**Problem details**: Up to and including the line that holds "brown bowling pin: [304,297,413,343]", print the data exactly from its first line; do not print the pictures.

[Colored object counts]
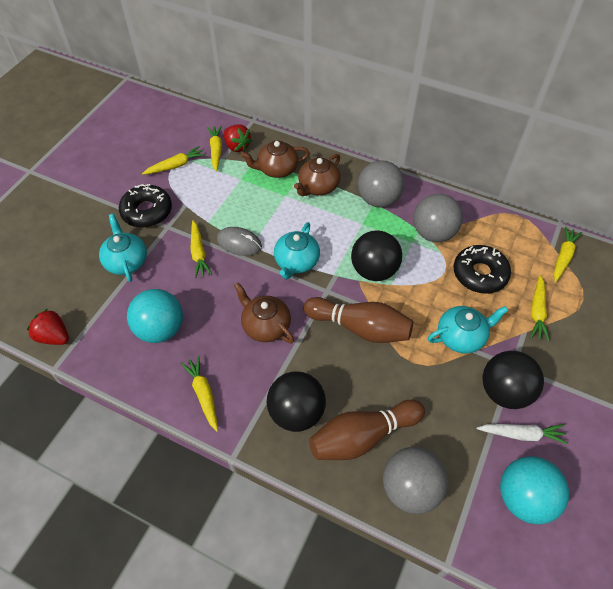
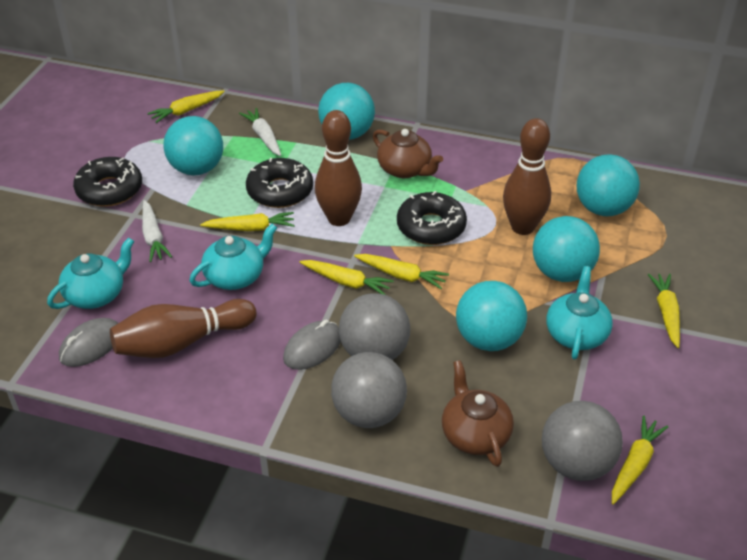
black ball: [267,371,326,432] [351,230,402,281] [482,351,544,409] = 3 -> none = 0
black donut: [119,184,172,228] [454,245,511,294] = 2 -> [73,157,142,207] [246,158,313,208] [397,191,467,245] = 3
brown bowling pin: [304,297,413,343] [309,400,425,460] = 2 -> [110,299,256,358] [315,110,362,226] [503,118,551,235] = 3
brown teapot: [234,283,294,344] [241,141,309,178] [294,154,341,196] = 3 -> [373,129,443,178] [442,360,514,467] = 2
grey mouse: [217,227,262,256] = 1 -> [59,318,118,367] [283,320,341,370] = 2
red strawberry: [27,309,69,345] [224,125,252,152] = 2 -> none = 0
turquoise ball: [127,289,183,343] [500,456,569,524] = 2 -> [163,116,223,175] [318,83,375,140] [456,281,527,351] [533,216,600,282] [577,154,640,216] = 5
white carrot: [476,424,568,444] = 1 -> [142,200,172,262] [239,108,281,156] = 2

**Final answer**:
black ball: [267,371,326,432] [351,230,402,281] [482,351,544,409] = 3 -> none = 0
black donut: [119,184,172,228] [454,245,511,294] = 2 -> [73,157,142,207] [246,158,313,208] [397,191,467,245] = 3
brown bowling pin: [304,297,413,343] [309,400,425,460] = 2 -> [110,299,256,358] [315,110,362,226] [503,118,551,235] = 3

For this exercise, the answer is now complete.